- **Input material**:
....................
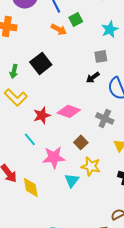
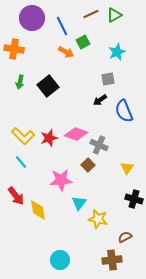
green arrow: (14, 71) -> (20, 82), moved
yellow L-shape: (16, 97) -> (23, 136), moved
gray cross: (105, 118) -> (99, 145), moved
cyan line: (30, 139) -> (21, 162), moved
yellow star: (91, 166) -> (98, 219), moved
....................
- **Goal of the exercise**:
Take the line holding "yellow L-shape: (16, 97) -> (23, 136), moved" and all lines after it through the end of the data, and set them down exactly.

- **The completed task**:
yellow L-shape: (16, 97) -> (23, 136), moved
gray cross: (105, 118) -> (99, 145), moved
cyan line: (30, 139) -> (21, 162), moved
yellow star: (91, 166) -> (98, 219), moved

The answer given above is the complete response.